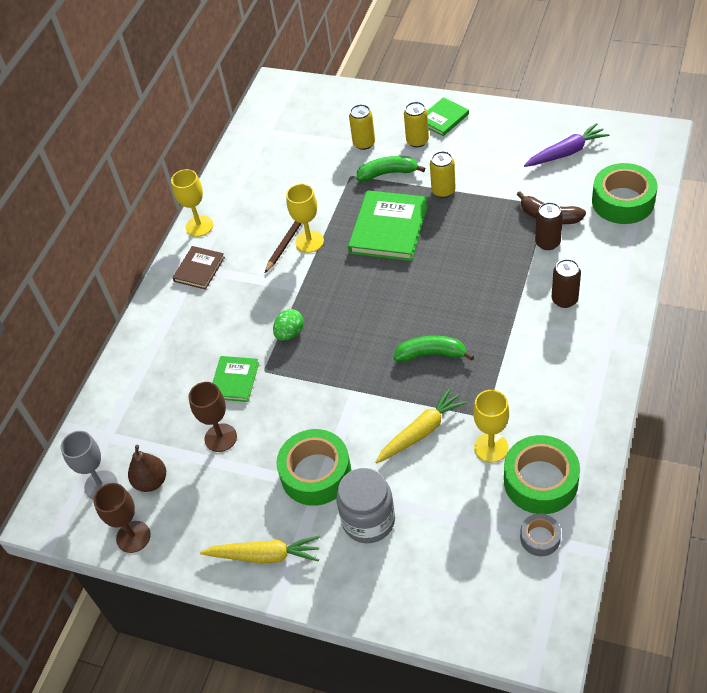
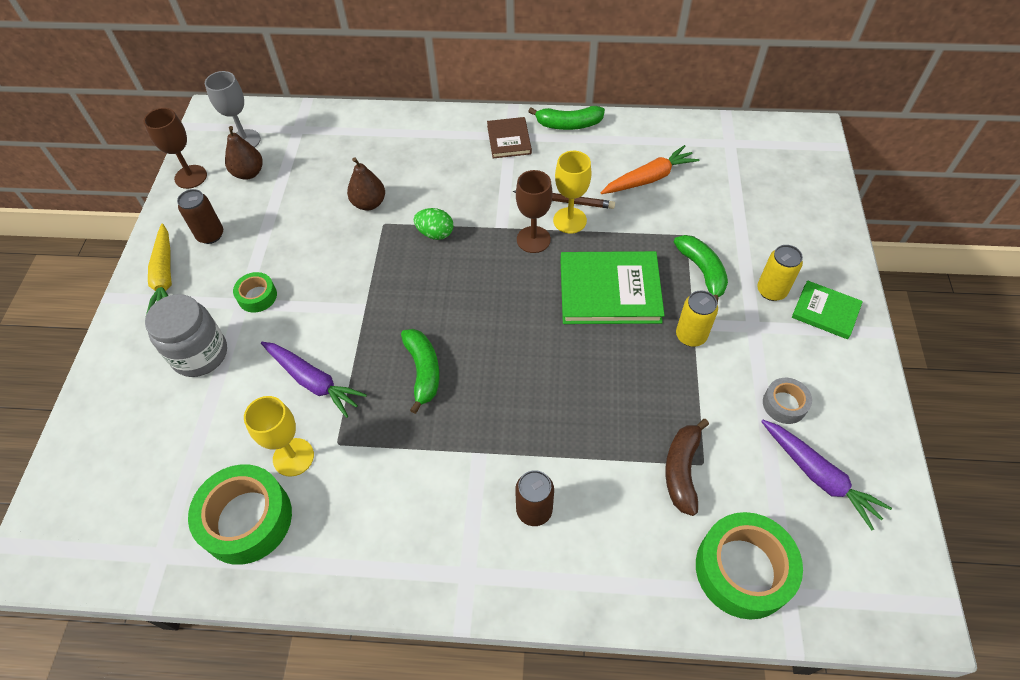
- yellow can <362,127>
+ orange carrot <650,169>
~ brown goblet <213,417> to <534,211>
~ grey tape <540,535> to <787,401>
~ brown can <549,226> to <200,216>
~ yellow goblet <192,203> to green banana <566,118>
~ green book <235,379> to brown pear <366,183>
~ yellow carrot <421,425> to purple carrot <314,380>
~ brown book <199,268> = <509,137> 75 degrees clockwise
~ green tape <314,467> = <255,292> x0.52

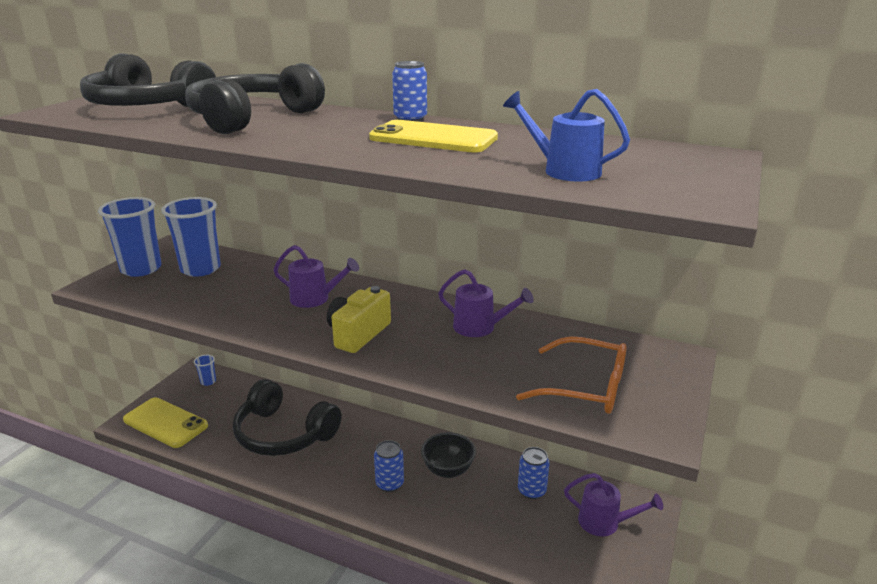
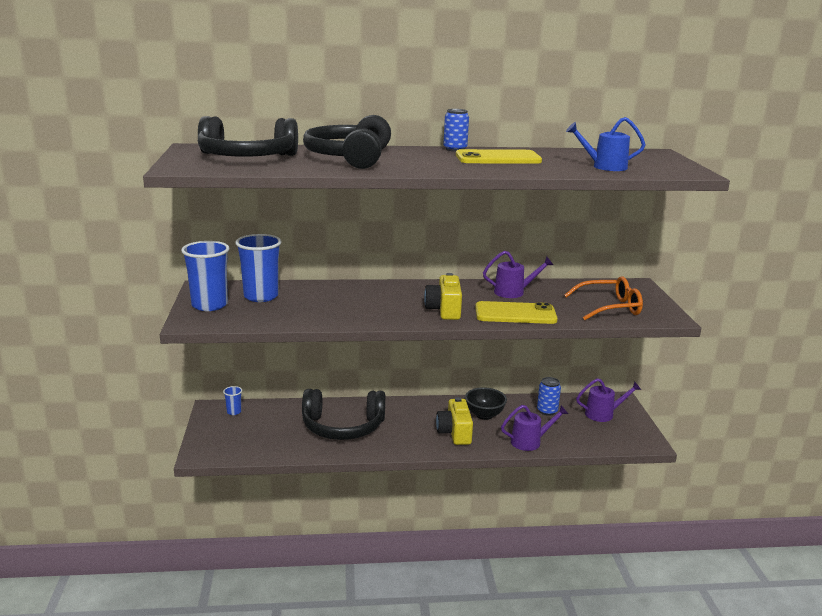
~ yellow phone <165,423> to <516,312>
~ purple watering can <316,276> to <534,428>
~ blue can <389,466> to yellow camera <454,421>

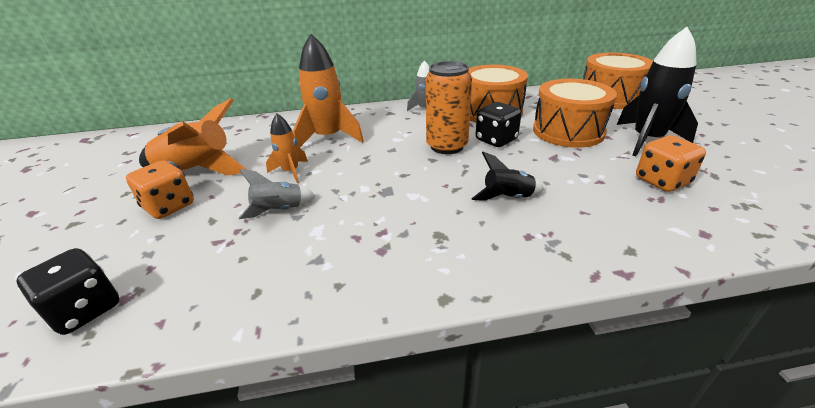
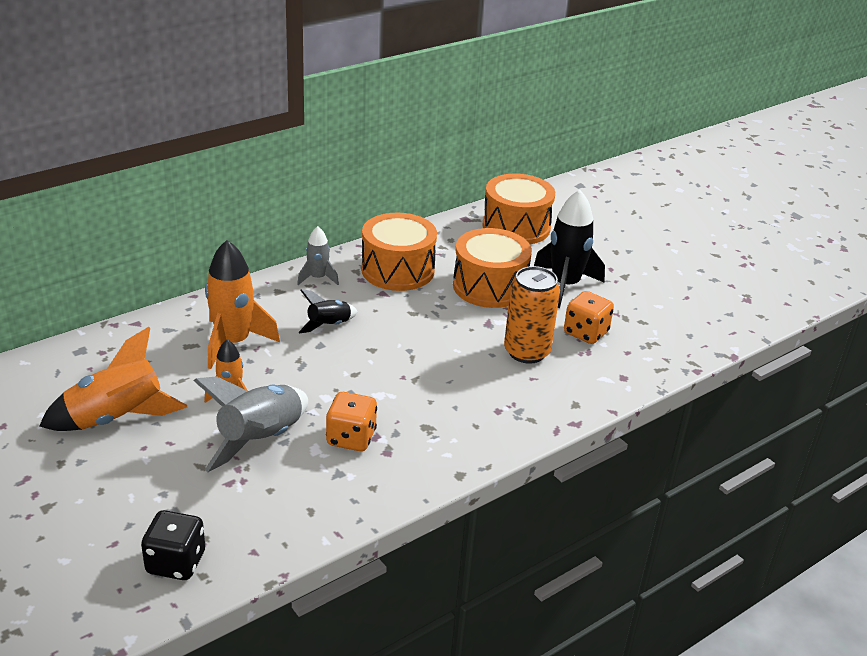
- black dice <498,124>
~ orange dice <160,189> to <351,421>
~ orange can <449,107> to <532,315>
~ black rocket <507,176> to <328,311>
~ grey rocket <277,194> = <250,424> x1.82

────

Work to complete —
Reply with the number of lines in the entries that hold the word "book", and add no other words.

Answer to the exercise —
2